DIRECTIONS:
From the line containing "KEYS pin K1: B14 -> C14" through the last line of the entries, output the text exactly. Pictures stay out.

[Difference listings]
* * * *

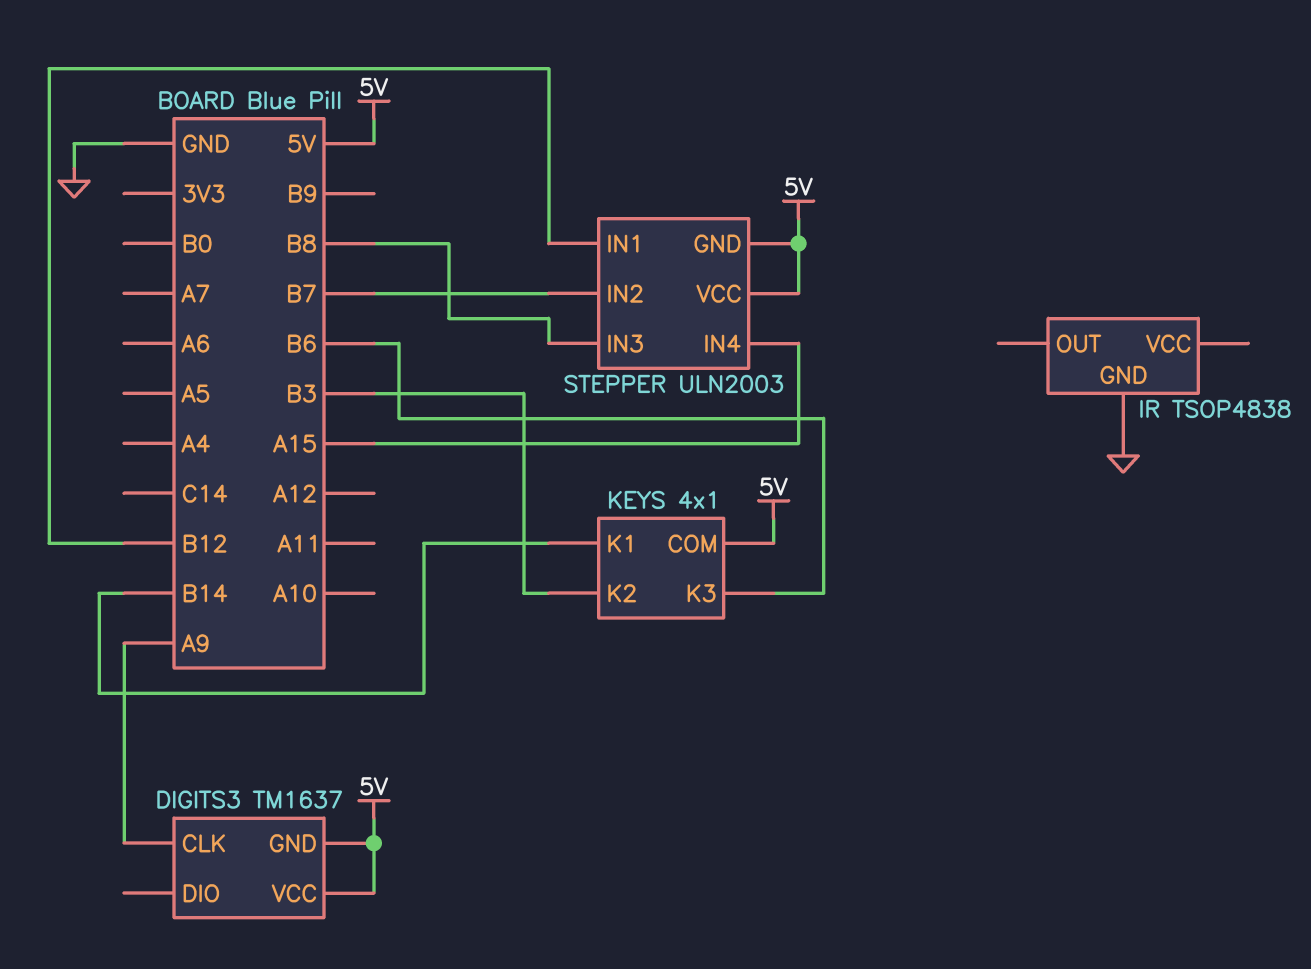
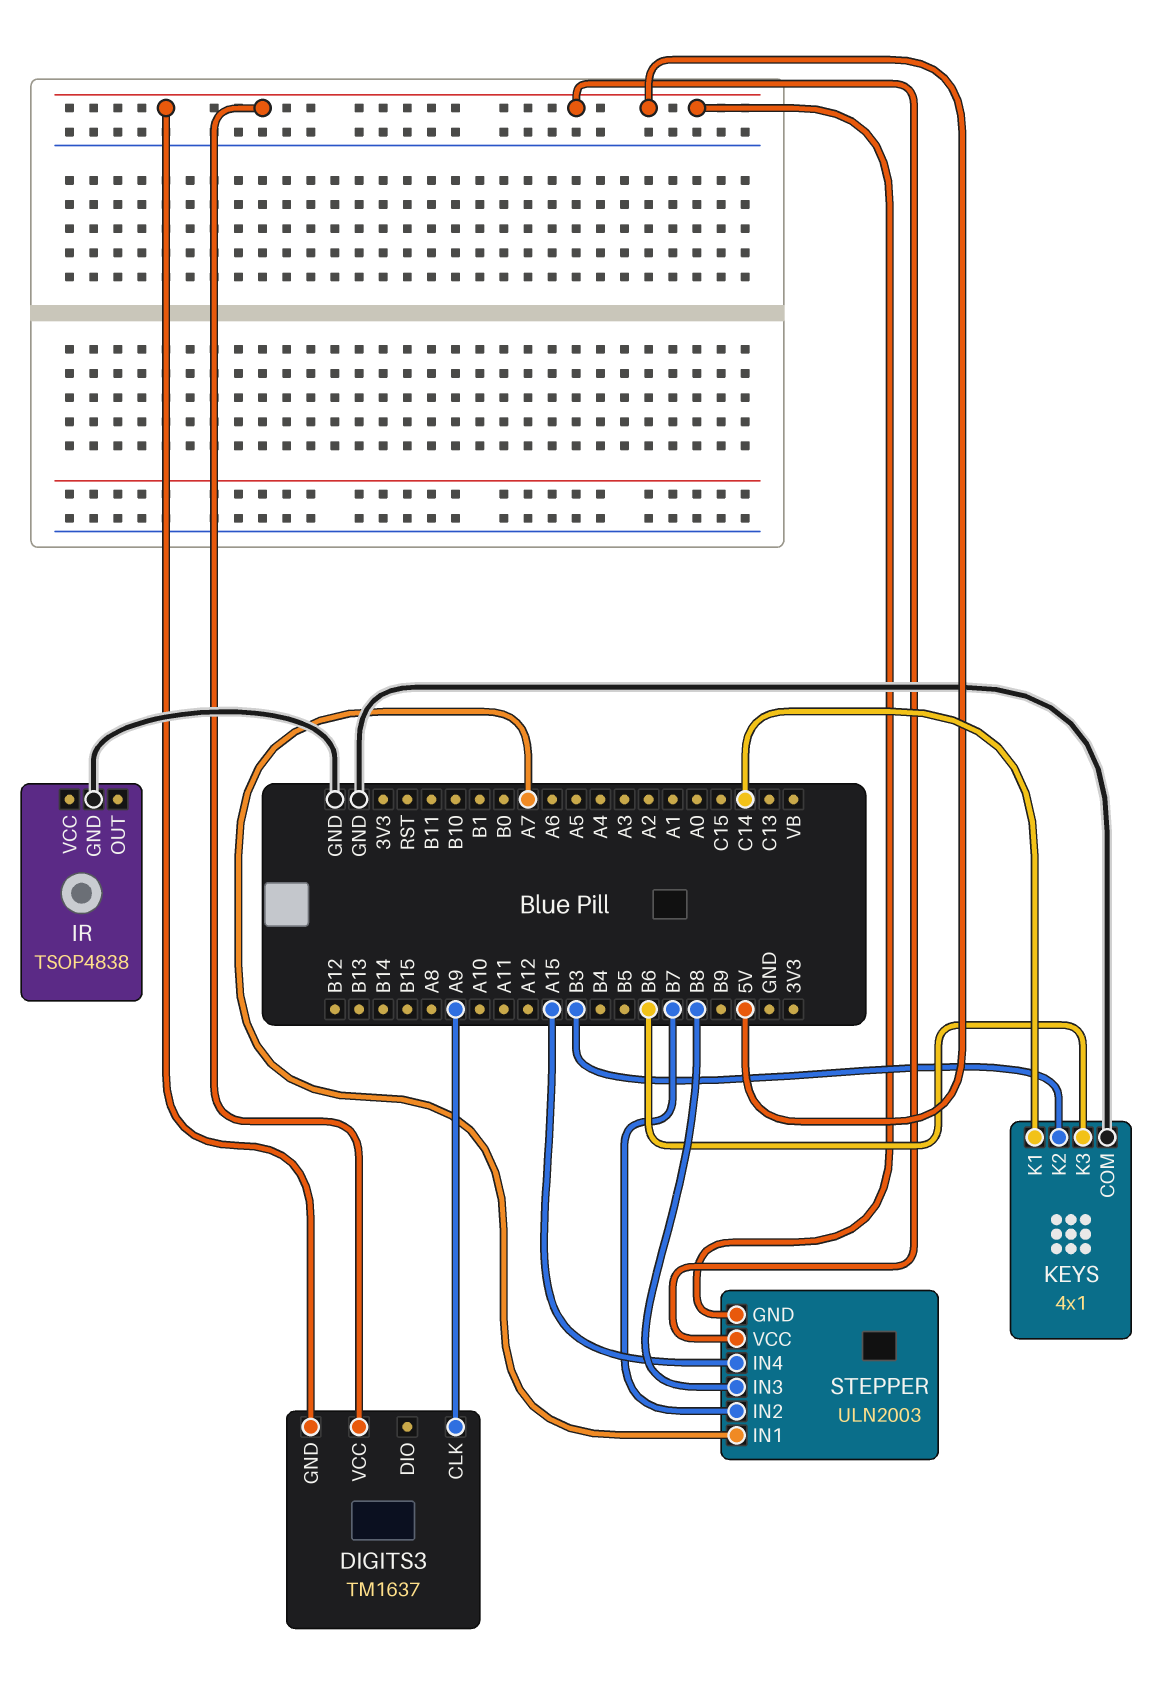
KEYS pin COM: 5V -> GND
KEYS pin K1: B14 -> C14
STEPPER pin IN1: B12 -> A7

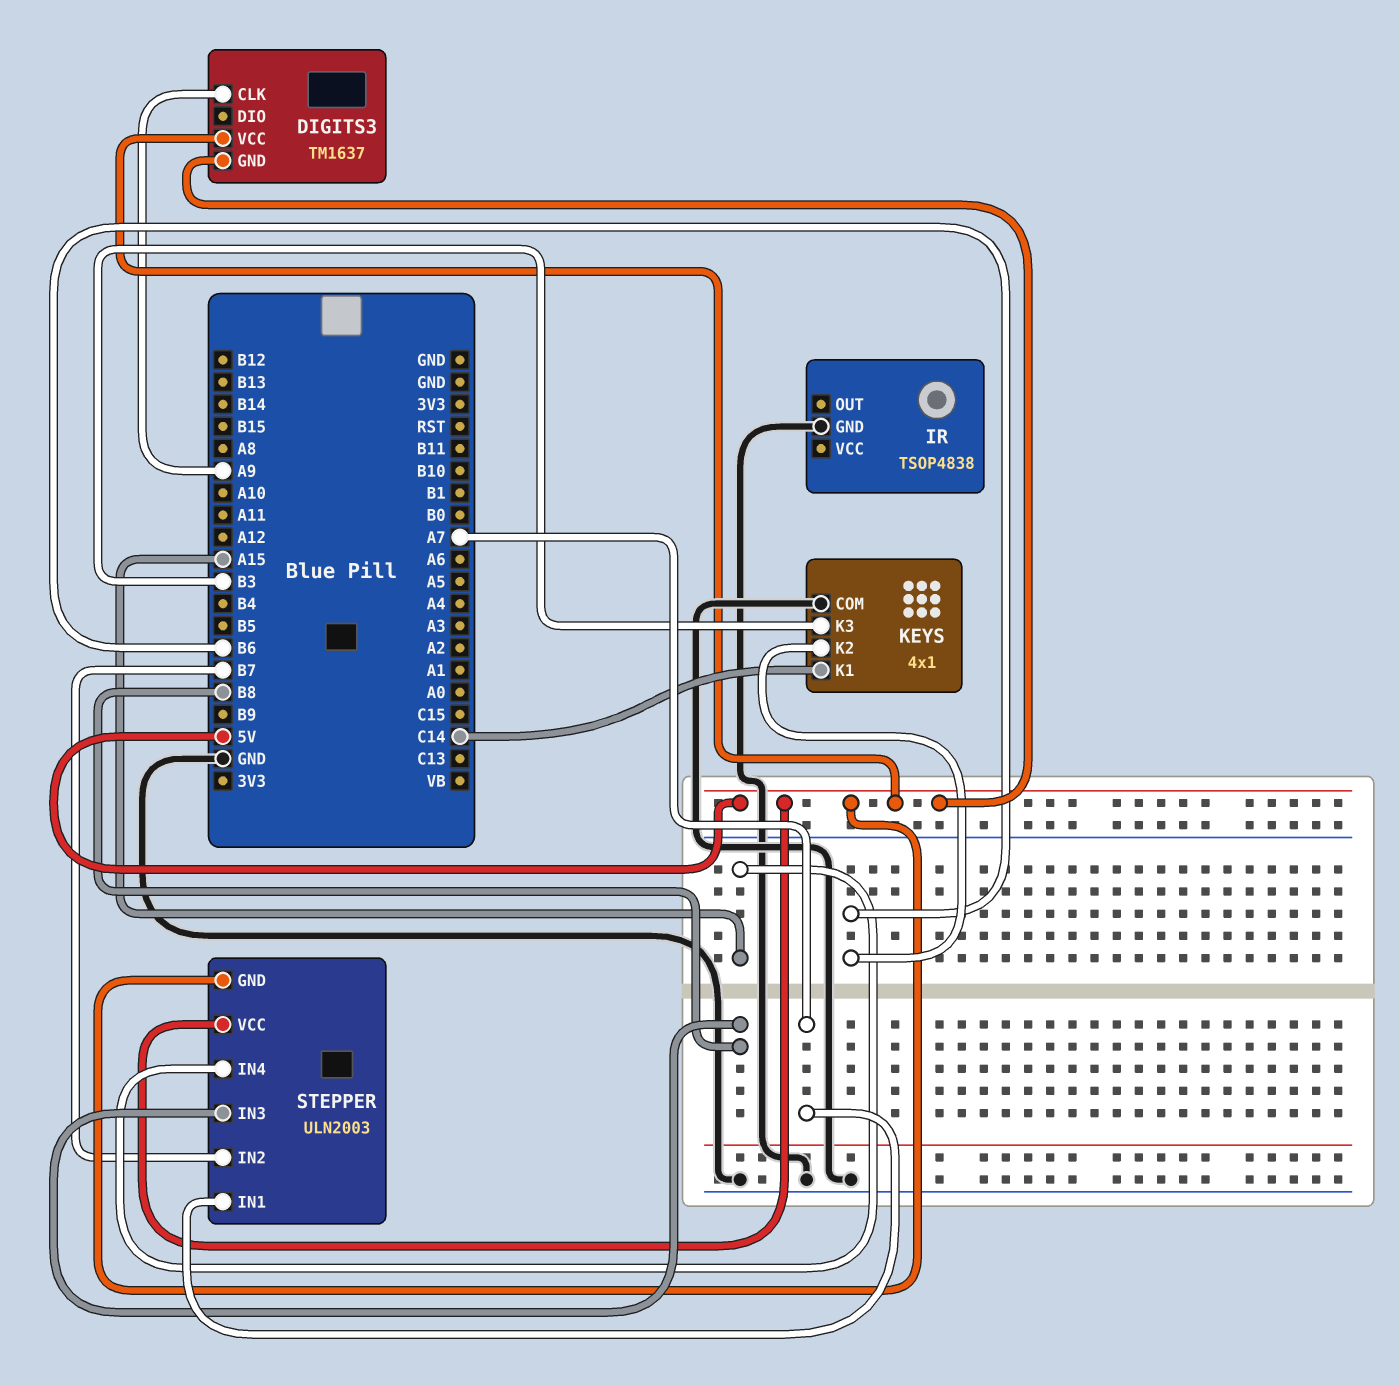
KEYS pin K2: B3 -> B6
KEYS pin K3: B6 -> B3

* * * *

ANSWER TO THIS EXERCISE:
KEYS pin K1: B14 -> C14
STEPPER pin IN1: B12 -> A7

KEYS pin K2: B3 -> B6
KEYS pin K3: B6 -> B3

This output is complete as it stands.